Nothing but an exact copy of the data should be output.

### Supplied data

· · ·

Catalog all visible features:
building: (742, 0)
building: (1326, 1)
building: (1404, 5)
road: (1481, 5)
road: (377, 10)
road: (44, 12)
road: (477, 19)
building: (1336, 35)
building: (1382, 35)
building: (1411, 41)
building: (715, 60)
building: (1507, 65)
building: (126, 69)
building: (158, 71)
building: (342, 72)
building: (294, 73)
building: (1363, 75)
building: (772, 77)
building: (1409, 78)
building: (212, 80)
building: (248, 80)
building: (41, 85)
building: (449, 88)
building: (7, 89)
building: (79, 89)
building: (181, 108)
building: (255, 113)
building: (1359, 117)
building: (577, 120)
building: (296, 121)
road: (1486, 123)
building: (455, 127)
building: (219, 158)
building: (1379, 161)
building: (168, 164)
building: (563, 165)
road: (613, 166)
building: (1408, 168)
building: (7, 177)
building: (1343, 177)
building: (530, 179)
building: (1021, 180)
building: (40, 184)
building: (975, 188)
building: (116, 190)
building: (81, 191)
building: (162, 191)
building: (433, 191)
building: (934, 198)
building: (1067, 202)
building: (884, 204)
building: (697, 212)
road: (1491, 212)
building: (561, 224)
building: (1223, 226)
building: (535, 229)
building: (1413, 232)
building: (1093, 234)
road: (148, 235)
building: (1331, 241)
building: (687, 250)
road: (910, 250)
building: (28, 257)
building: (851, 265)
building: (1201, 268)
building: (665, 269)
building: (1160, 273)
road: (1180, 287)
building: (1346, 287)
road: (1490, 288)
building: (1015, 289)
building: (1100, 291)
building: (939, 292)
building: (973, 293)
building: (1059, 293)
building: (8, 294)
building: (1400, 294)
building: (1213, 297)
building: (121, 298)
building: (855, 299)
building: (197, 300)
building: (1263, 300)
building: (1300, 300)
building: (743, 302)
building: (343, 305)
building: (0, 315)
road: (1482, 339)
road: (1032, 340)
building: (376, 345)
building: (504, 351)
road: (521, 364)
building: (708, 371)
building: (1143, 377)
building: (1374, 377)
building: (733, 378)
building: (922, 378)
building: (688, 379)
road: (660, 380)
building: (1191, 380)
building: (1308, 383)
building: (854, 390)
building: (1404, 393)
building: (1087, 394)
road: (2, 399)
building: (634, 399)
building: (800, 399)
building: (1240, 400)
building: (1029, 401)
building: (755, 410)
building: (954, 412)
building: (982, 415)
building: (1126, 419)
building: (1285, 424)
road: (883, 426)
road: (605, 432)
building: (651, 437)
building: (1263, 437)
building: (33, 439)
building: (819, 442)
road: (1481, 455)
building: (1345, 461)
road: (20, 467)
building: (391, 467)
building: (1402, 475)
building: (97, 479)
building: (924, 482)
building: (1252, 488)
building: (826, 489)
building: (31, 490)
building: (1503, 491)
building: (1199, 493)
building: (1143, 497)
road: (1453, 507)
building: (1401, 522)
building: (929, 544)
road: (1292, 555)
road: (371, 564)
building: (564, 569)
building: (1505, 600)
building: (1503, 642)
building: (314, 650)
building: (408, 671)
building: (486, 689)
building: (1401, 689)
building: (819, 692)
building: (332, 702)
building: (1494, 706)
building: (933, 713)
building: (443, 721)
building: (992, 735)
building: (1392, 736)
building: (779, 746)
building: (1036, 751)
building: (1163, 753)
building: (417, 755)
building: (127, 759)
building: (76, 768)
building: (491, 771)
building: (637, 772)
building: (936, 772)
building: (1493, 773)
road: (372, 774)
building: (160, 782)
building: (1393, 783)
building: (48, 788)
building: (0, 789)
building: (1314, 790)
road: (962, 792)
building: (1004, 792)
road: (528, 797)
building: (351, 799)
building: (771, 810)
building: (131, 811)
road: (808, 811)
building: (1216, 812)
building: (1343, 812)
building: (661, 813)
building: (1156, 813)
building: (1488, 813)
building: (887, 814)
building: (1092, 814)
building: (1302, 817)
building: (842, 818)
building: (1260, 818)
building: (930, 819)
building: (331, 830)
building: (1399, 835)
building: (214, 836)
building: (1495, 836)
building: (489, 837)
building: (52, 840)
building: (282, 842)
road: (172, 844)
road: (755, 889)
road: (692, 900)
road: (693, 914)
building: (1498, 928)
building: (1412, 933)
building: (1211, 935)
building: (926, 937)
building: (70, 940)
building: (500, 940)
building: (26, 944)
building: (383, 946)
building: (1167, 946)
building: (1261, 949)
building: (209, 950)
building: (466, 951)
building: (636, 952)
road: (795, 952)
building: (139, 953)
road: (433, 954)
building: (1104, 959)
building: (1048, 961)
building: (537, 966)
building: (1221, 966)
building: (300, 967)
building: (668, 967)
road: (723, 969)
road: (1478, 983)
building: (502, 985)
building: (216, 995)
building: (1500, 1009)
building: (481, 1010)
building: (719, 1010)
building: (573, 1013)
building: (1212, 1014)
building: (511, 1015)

· · ·

### Answer to this exercise
Catalog all visible features:
building: (742, 0)
building: (1326, 1)
building: (1404, 5)
road: (1481, 5)
road: (377, 10)
road: (44, 12)
road: (477, 19)
building: (1336, 35)
building: (1382, 35)
building: (1411, 41)
building: (715, 60)
building: (1507, 65)
building: (126, 69)
building: (158, 71)
building: (342, 72)
building: (294, 73)
building: (1363, 75)
building: (772, 77)
building: (1409, 78)
building: (212, 80)
building: (248, 80)
building: (41, 85)
building: (449, 88)
building: (7, 89)
building: (79, 89)
building: (181, 108)
building: (255, 113)
building: (1359, 117)
building: (577, 120)
building: (296, 121)
road: (1486, 123)
building: (455, 127)
building: (219, 158)
building: (1379, 161)
building: (168, 164)
building: (563, 165)
road: (613, 166)
building: (1408, 168)
building: (7, 177)
building: (1343, 177)
building: (530, 179)
building: (1021, 180)
building: (40, 184)
building: (975, 188)
building: (116, 190)
building: (81, 191)
building: (162, 191)
building: (433, 191)
building: (934, 198)
building: (1067, 202)
building: (884, 204)
building: (697, 212)
road: (1491, 212)
building: (561, 224)
building: (1223, 226)
building: (535, 229)
building: (1413, 232)
building: (1093, 234)
road: (148, 235)
building: (1331, 241)
building: (687, 250)
road: (910, 250)
building: (28, 257)
building: (851, 265)
building: (1201, 268)
building: (665, 269)
building: (1160, 273)
road: (1180, 287)
building: (1346, 287)
road: (1490, 288)
building: (1015, 289)
building: (1100, 291)
building: (939, 292)
building: (973, 293)
building: (1059, 293)
building: (8, 294)
building: (1400, 294)
building: (1213, 297)
building: (121, 298)
building: (855, 299)
building: (197, 300)
building: (1263, 300)
building: (1300, 300)
building: (743, 302)
building: (343, 305)
building: (0, 315)
road: (1482, 339)
road: (1032, 340)
building: (376, 345)
building: (504, 351)
road: (521, 364)
building: (708, 371)
building: (1143, 377)
building: (1374, 377)
building: (733, 378)
building: (922, 378)
building: (688, 379)
road: (660, 380)
building: (1191, 380)
building: (1308, 383)
building: (854, 390)
building: (1404, 393)
building: (1087, 394)
road: (2, 399)
building: (634, 399)
building: (800, 399)
building: (1240, 400)
building: (1029, 401)
building: (755, 410)
building: (954, 412)
building: (982, 415)
building: (1126, 419)
building: (1285, 424)
road: (883, 426)
road: (605, 432)
building: (651, 437)
building: (1263, 437)
building: (33, 439)
building: (819, 442)
road: (1481, 455)
building: (1345, 461)
road: (20, 467)
building: (391, 467)
building: (1402, 475)
building: (97, 479)
building: (924, 482)
building: (1252, 488)
building: (826, 489)
building: (31, 490)
building: (1503, 491)
building: (1199, 493)
building: (1143, 497)
road: (1453, 507)
building: (1401, 522)
building: (929, 544)
road: (1292, 555)
road: (371, 564)
building: (564, 569)
building: (1505, 600)
building: (1503, 642)
building: (314, 650)
building: (408, 671)
building: (486, 689)
building: (1401, 689)
building: (819, 692)
building: (332, 702)
building: (1494, 706)
building: (933, 713)
building: (443, 721)
building: (992, 735)
building: (1392, 736)
building: (779, 746)
building: (1036, 751)
building: (1163, 753)
building: (417, 755)
building: (127, 759)
building: (76, 768)
building: (491, 771)
building: (637, 772)
building: (936, 772)
building: (1493, 773)
road: (372, 774)
building: (160, 782)
building: (1393, 783)
building: (48, 788)
building: (0, 789)
building: (1314, 790)
road: (962, 792)
building: (1004, 792)
road: (528, 797)
building: (351, 799)
building: (771, 810)
building: (131, 811)
road: (808, 811)
building: (1216, 812)
building: (1343, 812)
building: (661, 813)
building: (1156, 813)
building: (1488, 813)
building: (887, 814)
building: (1092, 814)
building: (1302, 817)
building: (842, 818)
building: (1260, 818)
building: (930, 819)
building: (331, 830)
building: (1399, 835)
building: (214, 836)
building: (1495, 836)
building: (489, 837)
building: (52, 840)
building: (282, 842)
road: (172, 844)
road: (755, 889)
road: (692, 900)
road: (693, 914)
building: (1498, 928)
building: (1412, 933)
building: (1211, 935)
building: (926, 937)
building: (70, 940)
building: (500, 940)
building: (26, 944)
building: (383, 946)
building: (1167, 946)
building: (1261, 949)
building: (209, 950)
building: (466, 951)
building: (636, 952)
road: (795, 952)
building: (139, 953)
road: (433, 954)
building: (1104, 959)
building: (1048, 961)
building: (537, 966)
building: (1221, 966)
building: (300, 967)
building: (668, 967)
road: (723, 969)
road: (1478, 983)
building: (502, 985)
building: (216, 995)
building: (1500, 1009)
building: (481, 1010)
building: (719, 1010)
building: (573, 1013)
building: (1212, 1014)
building: (511, 1015)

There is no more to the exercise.